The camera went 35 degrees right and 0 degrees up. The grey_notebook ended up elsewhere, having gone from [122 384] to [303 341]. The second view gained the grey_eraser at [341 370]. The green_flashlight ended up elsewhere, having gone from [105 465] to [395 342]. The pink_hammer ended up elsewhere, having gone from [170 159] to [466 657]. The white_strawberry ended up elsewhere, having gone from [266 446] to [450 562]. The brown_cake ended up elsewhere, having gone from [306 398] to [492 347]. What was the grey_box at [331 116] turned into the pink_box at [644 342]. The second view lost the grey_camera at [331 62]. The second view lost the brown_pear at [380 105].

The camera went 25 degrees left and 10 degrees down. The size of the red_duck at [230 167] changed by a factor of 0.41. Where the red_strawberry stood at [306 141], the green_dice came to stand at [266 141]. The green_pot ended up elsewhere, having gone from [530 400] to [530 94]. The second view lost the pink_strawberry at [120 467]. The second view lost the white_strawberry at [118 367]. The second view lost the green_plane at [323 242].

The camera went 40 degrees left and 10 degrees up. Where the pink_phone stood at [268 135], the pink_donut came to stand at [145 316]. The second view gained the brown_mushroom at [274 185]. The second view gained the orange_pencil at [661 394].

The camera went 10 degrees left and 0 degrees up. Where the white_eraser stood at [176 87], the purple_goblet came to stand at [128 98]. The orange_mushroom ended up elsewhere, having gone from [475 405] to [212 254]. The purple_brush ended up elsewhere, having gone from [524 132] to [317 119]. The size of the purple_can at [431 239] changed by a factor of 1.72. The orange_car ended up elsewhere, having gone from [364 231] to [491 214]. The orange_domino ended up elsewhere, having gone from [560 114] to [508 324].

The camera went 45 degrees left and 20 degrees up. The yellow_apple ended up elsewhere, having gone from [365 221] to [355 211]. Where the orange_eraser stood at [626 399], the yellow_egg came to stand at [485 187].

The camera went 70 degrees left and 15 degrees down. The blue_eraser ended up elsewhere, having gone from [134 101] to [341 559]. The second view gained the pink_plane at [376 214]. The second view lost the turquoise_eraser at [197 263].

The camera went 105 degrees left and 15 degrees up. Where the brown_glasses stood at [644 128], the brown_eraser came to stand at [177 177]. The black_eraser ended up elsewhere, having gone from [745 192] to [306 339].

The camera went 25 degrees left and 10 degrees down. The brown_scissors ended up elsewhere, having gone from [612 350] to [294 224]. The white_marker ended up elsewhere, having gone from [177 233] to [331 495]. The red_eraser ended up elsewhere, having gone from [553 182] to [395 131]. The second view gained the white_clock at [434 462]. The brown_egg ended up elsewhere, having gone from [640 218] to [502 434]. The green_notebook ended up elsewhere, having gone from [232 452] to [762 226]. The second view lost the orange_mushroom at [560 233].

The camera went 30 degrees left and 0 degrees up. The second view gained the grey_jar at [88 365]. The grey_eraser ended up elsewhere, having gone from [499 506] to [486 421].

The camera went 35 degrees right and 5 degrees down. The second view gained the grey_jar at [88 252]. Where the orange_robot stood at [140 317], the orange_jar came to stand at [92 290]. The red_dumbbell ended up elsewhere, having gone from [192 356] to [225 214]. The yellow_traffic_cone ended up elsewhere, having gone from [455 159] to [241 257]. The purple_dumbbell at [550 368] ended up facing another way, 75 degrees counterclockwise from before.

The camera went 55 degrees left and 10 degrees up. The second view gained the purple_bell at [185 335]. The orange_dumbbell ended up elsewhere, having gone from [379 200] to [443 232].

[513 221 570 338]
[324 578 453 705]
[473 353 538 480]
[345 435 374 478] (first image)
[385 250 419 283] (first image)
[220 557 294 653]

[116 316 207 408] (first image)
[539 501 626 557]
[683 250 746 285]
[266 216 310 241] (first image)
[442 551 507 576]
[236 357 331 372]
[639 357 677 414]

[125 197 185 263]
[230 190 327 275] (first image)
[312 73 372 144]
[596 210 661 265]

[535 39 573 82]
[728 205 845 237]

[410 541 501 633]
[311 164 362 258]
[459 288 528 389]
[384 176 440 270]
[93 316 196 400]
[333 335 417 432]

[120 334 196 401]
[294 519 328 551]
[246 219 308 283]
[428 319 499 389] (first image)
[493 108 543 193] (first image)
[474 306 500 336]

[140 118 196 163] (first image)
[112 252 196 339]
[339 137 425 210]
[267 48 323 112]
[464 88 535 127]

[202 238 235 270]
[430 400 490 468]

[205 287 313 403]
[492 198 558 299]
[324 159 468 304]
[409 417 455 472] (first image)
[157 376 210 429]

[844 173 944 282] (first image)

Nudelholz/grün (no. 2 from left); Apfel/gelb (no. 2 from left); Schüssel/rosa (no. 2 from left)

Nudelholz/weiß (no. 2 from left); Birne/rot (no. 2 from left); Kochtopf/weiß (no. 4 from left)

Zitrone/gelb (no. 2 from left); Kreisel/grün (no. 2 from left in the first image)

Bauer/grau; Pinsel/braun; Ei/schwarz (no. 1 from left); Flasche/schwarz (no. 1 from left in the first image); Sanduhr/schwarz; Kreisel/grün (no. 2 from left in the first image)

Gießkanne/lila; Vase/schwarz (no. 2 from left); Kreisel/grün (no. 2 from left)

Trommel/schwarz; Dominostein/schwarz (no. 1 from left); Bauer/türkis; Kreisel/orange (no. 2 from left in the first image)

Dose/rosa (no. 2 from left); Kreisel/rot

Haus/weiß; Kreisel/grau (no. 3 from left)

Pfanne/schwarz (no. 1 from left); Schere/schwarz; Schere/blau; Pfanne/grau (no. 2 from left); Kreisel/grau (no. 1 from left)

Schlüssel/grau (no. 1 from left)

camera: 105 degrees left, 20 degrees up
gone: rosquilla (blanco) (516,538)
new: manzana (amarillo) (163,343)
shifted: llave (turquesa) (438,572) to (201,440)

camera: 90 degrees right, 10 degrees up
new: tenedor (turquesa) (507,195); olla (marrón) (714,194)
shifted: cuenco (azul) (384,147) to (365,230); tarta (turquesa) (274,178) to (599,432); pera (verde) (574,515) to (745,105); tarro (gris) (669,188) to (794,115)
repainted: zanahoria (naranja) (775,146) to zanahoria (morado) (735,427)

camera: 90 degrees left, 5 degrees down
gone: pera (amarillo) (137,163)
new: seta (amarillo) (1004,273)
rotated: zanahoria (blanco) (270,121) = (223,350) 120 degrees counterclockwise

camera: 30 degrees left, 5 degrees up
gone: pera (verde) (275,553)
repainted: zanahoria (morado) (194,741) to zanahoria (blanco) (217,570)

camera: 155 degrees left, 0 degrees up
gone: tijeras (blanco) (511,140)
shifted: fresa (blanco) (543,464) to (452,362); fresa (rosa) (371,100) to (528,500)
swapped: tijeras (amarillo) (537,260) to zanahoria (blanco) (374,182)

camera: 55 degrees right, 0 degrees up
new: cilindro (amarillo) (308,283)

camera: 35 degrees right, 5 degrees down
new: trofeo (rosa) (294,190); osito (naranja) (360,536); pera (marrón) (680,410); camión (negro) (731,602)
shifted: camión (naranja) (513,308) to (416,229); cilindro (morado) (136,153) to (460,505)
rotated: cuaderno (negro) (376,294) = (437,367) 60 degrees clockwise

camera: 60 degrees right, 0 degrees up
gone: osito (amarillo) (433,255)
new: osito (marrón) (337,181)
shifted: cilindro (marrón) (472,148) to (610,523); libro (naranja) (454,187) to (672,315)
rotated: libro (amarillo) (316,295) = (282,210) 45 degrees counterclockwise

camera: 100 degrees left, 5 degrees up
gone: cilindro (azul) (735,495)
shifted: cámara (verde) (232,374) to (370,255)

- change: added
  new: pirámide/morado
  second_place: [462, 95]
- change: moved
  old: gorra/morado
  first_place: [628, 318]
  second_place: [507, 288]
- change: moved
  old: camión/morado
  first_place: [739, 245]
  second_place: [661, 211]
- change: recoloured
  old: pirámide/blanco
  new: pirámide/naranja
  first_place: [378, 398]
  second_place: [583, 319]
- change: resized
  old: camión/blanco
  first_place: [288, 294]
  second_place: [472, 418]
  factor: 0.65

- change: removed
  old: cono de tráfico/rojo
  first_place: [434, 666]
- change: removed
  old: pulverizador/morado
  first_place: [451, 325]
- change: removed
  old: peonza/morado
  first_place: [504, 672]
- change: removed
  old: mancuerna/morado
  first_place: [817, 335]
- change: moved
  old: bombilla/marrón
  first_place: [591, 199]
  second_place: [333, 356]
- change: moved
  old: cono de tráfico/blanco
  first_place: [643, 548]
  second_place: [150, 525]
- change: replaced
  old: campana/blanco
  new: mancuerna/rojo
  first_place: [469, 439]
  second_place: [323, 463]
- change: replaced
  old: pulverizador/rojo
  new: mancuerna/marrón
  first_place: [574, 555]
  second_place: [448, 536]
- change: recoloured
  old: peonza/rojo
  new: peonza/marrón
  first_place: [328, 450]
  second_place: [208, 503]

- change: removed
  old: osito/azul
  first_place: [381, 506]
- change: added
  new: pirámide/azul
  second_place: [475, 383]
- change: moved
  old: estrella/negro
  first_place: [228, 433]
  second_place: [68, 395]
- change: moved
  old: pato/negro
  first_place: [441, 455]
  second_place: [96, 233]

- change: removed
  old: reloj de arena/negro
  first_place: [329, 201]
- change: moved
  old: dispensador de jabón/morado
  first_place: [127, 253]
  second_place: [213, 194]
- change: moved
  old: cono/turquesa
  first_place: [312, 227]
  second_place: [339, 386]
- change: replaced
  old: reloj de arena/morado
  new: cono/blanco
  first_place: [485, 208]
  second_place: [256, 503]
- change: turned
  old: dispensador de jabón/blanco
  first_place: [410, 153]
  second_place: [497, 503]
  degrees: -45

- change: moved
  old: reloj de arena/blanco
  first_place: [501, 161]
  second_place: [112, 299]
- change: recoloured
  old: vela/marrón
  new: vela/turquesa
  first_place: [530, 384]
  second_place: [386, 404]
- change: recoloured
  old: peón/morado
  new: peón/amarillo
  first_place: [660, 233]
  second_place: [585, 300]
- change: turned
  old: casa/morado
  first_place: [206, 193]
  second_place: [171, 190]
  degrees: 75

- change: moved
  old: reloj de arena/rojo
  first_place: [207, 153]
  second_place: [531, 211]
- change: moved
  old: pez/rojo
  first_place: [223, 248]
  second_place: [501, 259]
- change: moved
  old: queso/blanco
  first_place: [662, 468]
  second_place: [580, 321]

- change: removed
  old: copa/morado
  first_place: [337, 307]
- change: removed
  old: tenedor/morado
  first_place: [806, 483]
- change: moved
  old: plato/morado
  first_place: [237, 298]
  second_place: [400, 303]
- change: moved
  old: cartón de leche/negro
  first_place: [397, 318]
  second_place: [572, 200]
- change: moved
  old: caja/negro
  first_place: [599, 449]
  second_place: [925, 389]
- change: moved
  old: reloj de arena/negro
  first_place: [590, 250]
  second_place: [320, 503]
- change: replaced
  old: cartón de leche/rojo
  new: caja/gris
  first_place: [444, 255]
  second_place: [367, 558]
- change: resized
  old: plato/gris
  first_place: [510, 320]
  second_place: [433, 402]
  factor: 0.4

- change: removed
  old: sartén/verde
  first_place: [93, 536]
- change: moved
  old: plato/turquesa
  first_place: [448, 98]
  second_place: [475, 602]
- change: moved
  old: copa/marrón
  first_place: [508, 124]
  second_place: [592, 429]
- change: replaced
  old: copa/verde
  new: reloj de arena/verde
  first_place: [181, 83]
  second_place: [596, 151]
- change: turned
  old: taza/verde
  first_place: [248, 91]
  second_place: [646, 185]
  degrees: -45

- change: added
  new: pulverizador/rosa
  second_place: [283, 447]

____

_WORK ORDER_
From the entries above, extract only the lines running from the one containing "first_place: [739, 245]" through the one containing "second_place: [472, 418]", inclusive.

_EXPECTED ANSWER_
  first_place: [739, 245]
  second_place: [661, 211]
- change: recoloured
  old: pirámide/blanco
  new: pirámide/naranja
  first_place: [378, 398]
  second_place: [583, 319]
- change: resized
  old: camión/blanco
  first_place: [288, 294]
  second_place: [472, 418]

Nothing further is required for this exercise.